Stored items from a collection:
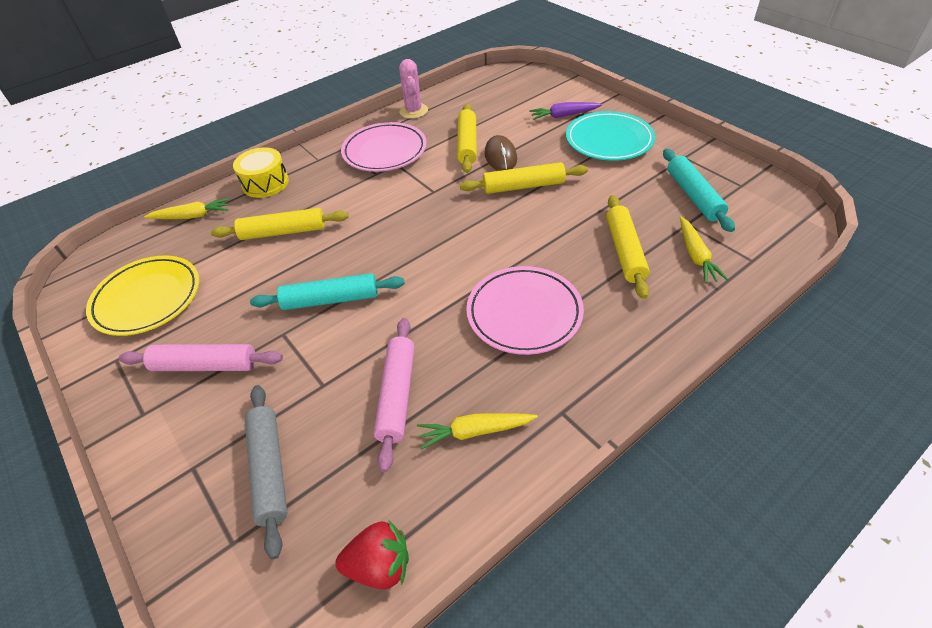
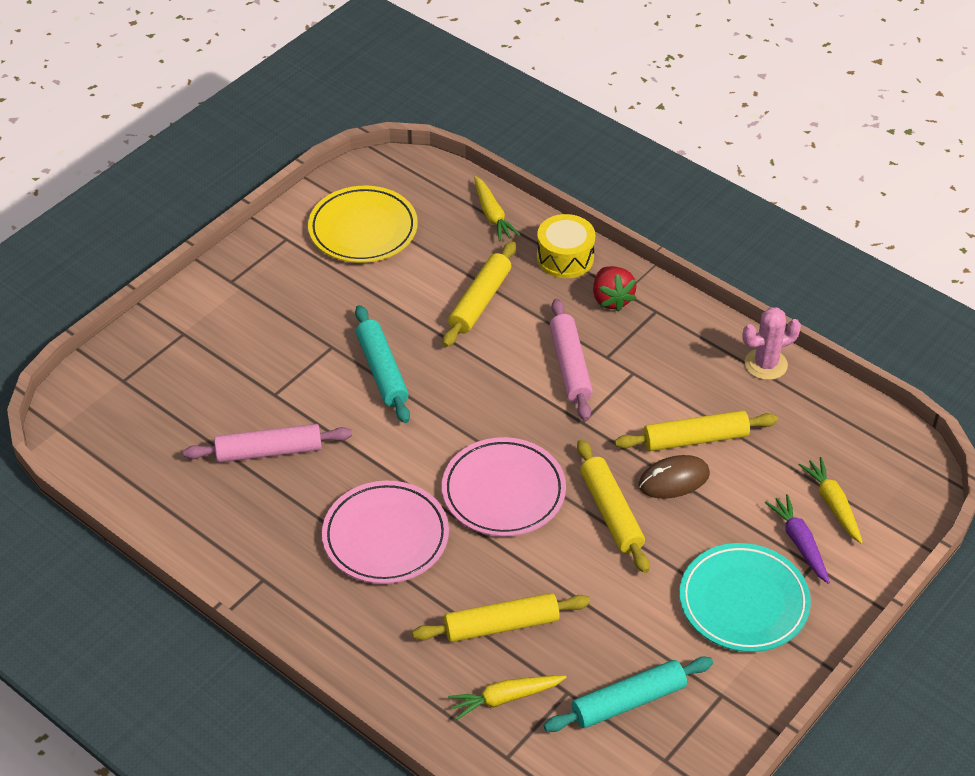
camera: 75 degrees right, 0 degrees up
(205, 365) = (287, 303): pink rolling pin -> pink rolling pin (570, 366)
(269, 470) = (185, 383): grey rolling pin -> none
(283, 232) = (480, 301): yellow rolling pin -> yellow rolling pin turned 45 degrees clockwise
(379, 565) = (111, 474): red strawberry -> red strawberry (611, 299)
(384, 151) = (658, 354): pink plate -> pink plate (503, 491)
(475, 431) = (235, 515): yellow carrot -> yellow carrot (832, 504)

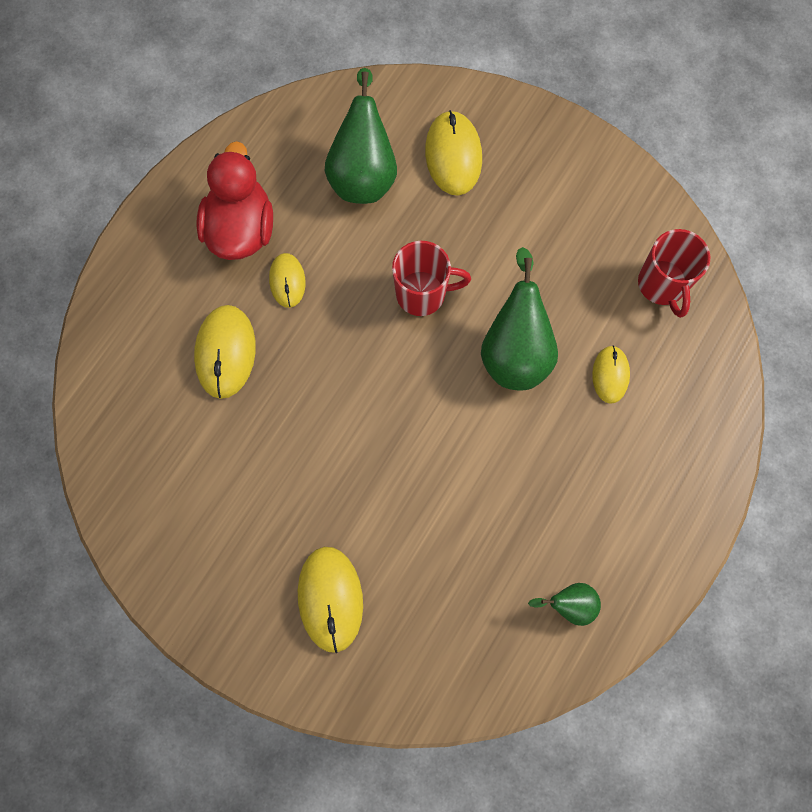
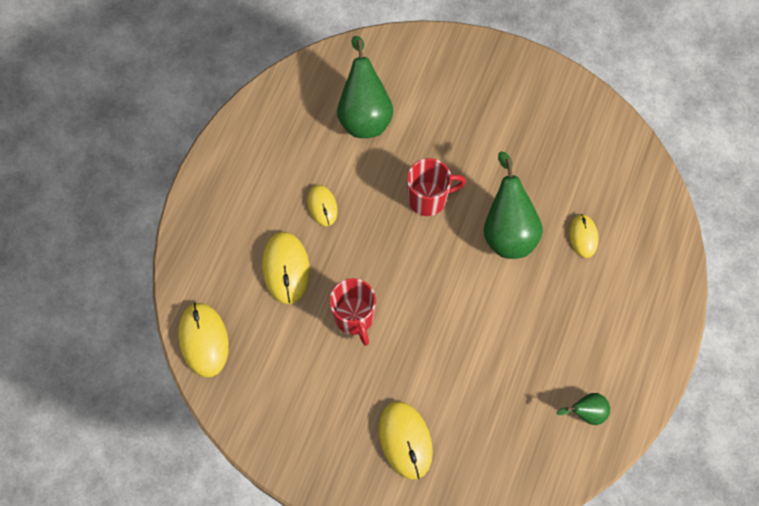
camera: 10 degrees left, 5 degrees down
(241, 229) = (278, 172): red duck -> none
(453, 155) = (430, 89): yellow mouse -> yellow mouse (203, 340)
(662, 285) = (609, 162): red mug -> red mug (354, 317)

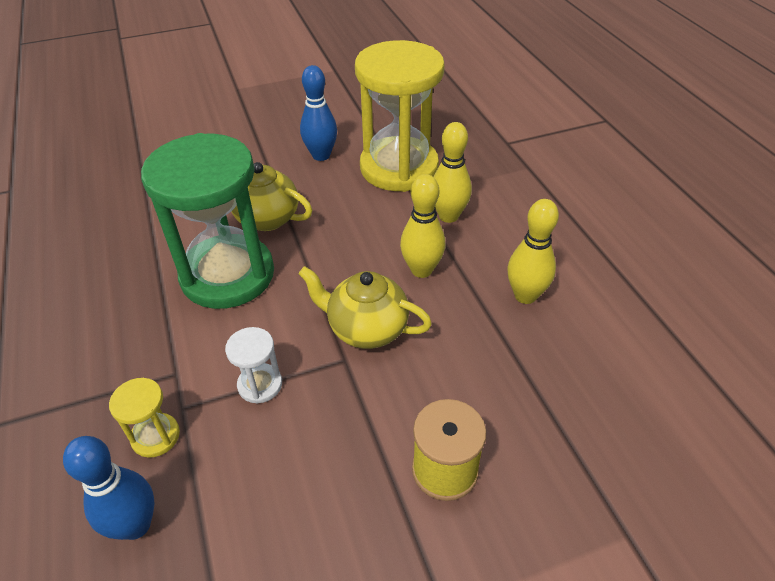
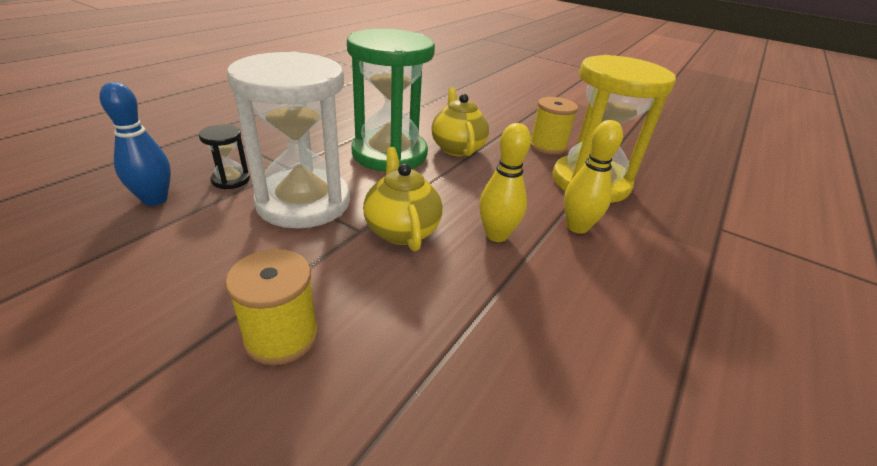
camera: 50 degrees right, 10 degrees down
(155, 436) = (231, 180): yellow hourglass -> black hourglass
(260, 385) = (303, 202): white hourglass -> white hourglass, size x2.44
(321, 155) = (547, 146): blue bowling pin -> yellow spool
(525, 295) = (546, 314): yellow bowling pin -> none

Work to be completed = From the line containing "(475, 431) = (235, 515): yellow" to the last line of the records, inclusive, output the lines exactly as written and nothing else; leave out the pictures.

Response area =
(475, 431) = (235, 515): yellow carrot -> yellow carrot (832, 504)

camera: 10 degrees left, 5 degrees down
(241, 229) = (278, 172): red duck -> none
(453, 155) = (430, 89): yellow mouse -> yellow mouse (203, 340)
(662, 285) = (609, 162): red mug -> red mug (354, 317)

camera: 50 degrees right, 10 degrees down
(155, 436) = (231, 180): yellow hourglass -> black hourglass
(260, 385) = (303, 202): white hourglass -> white hourglass, size x2.44
(321, 155) = (547, 146): blue bowling pin -> yellow spool
(525, 295) = (546, 314): yellow bowling pin -> none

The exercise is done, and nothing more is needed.